• [TASK DESCRIPTION]: Please write out exactly the lines from the one with "RELAY pin GND: VIN -> GND" through the end of the data below, both ends included, and omit any pictures.

• [PROVIDED ENTRIES]:
··········
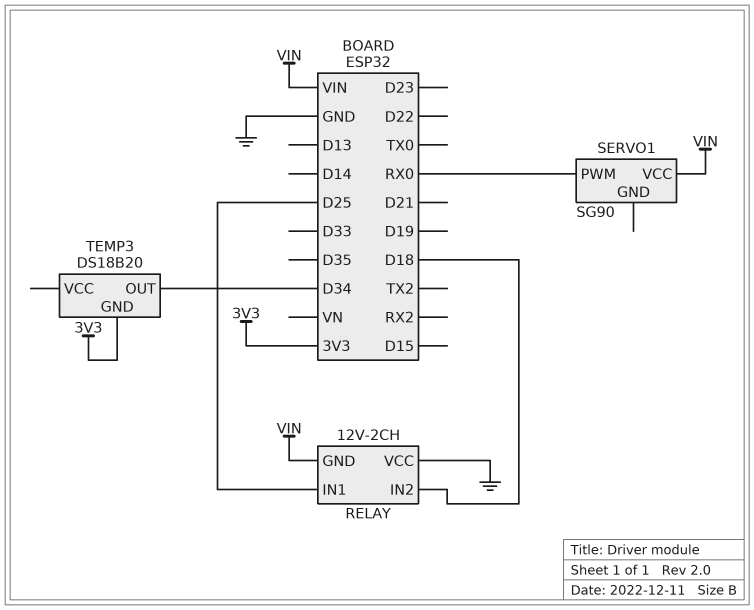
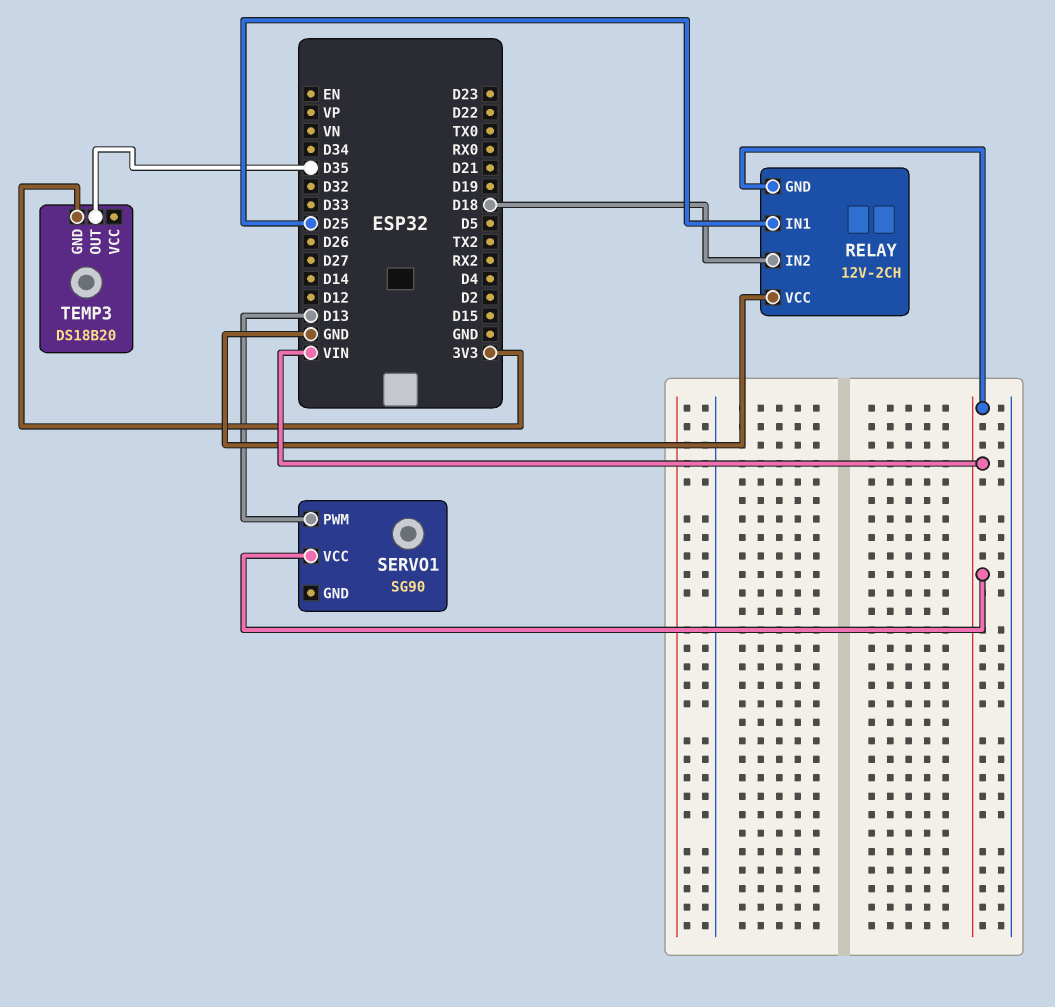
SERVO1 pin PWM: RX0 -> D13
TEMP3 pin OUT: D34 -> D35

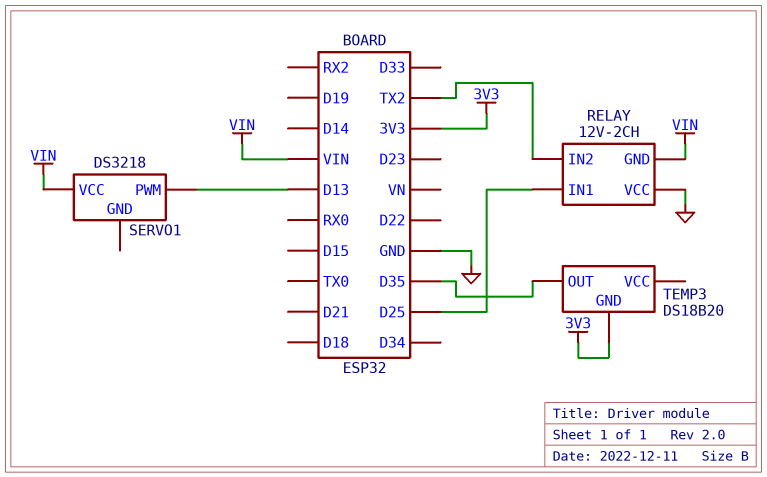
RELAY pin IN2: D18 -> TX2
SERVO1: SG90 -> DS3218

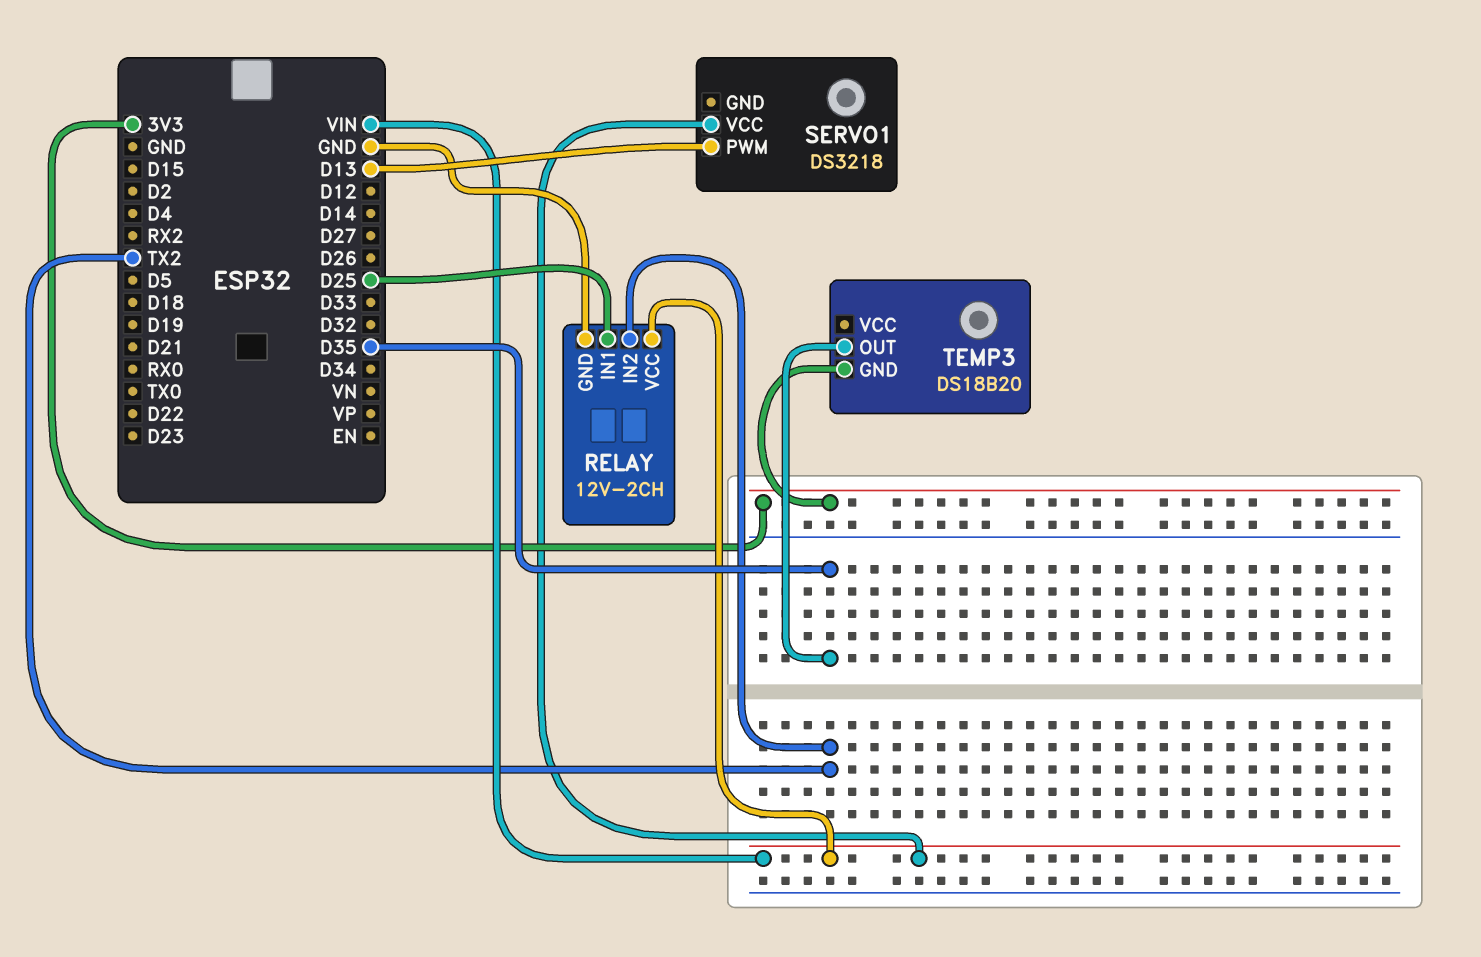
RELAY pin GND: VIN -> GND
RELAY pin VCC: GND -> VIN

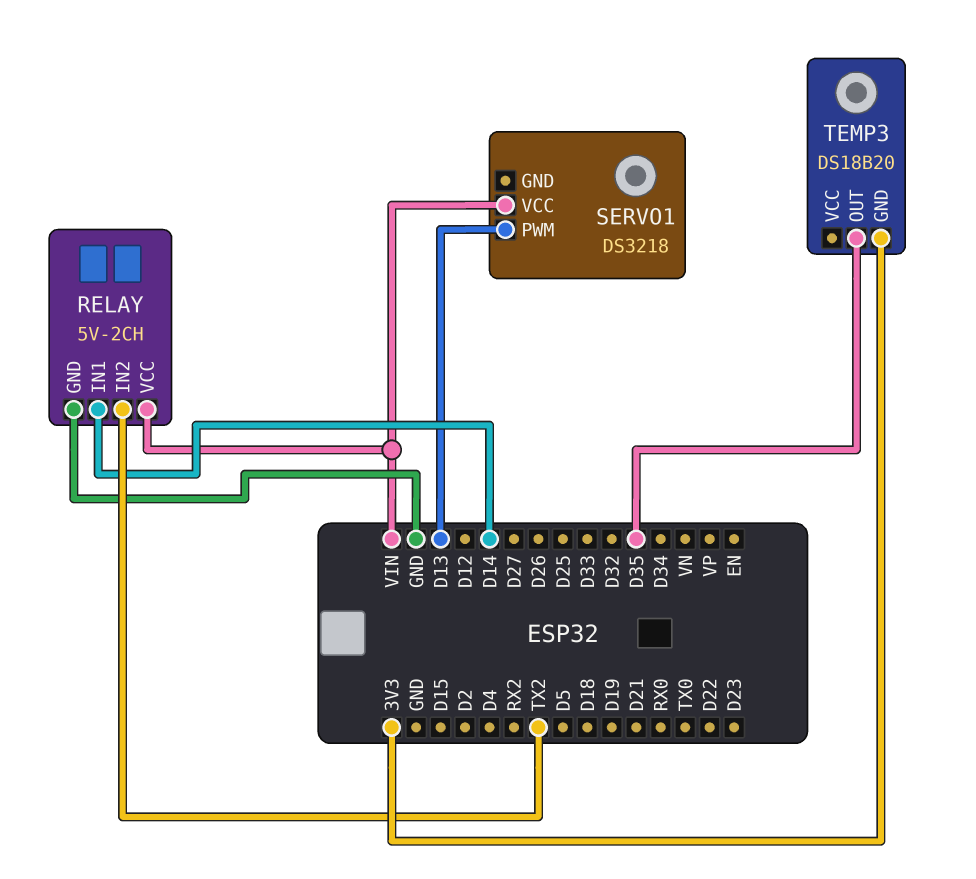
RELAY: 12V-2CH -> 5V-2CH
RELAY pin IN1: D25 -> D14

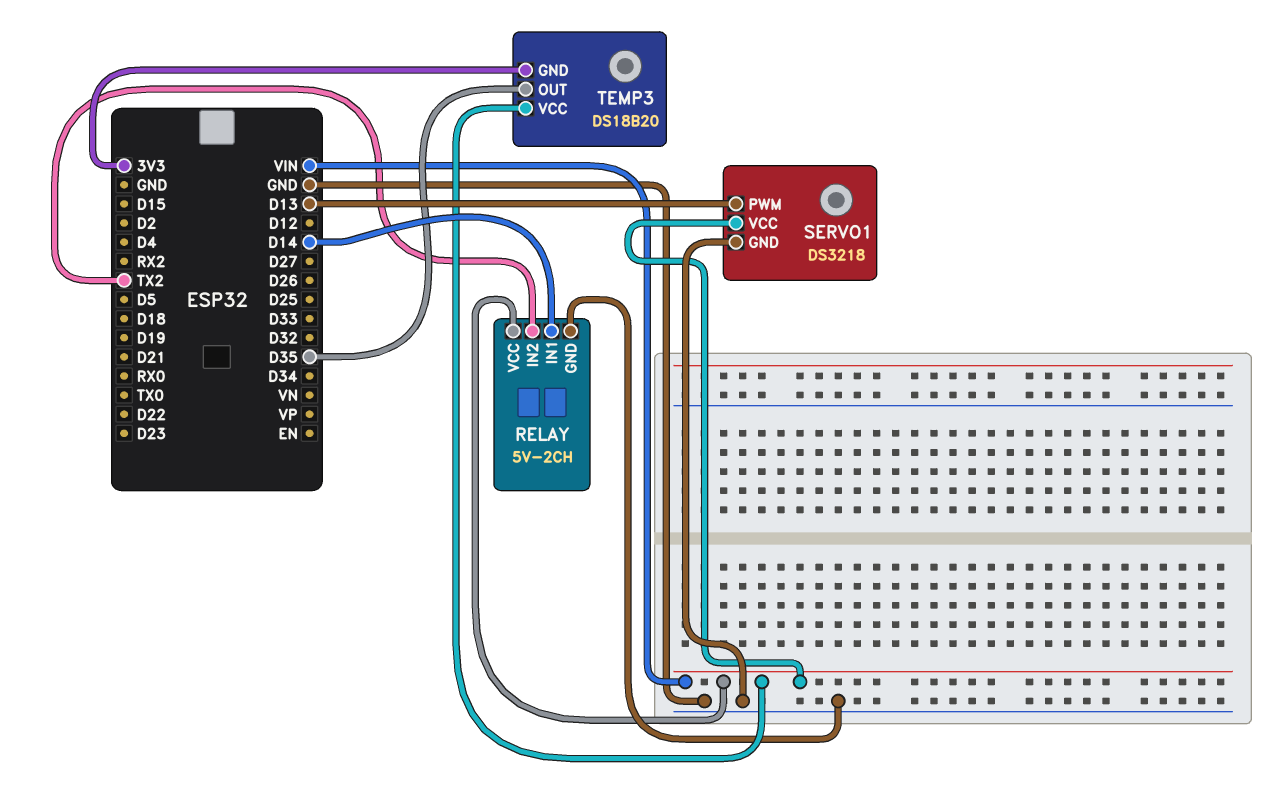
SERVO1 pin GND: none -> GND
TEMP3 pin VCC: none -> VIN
··········
• [OUTPUT OF THE EXERCISE]:
RELAY pin GND: VIN -> GND
RELAY pin VCC: GND -> VIN

RELAY: 12V-2CH -> 5V-2CH
RELAY pin IN1: D25 -> D14

SERVO1 pin GND: none -> GND
TEMP3 pin VCC: none -> VIN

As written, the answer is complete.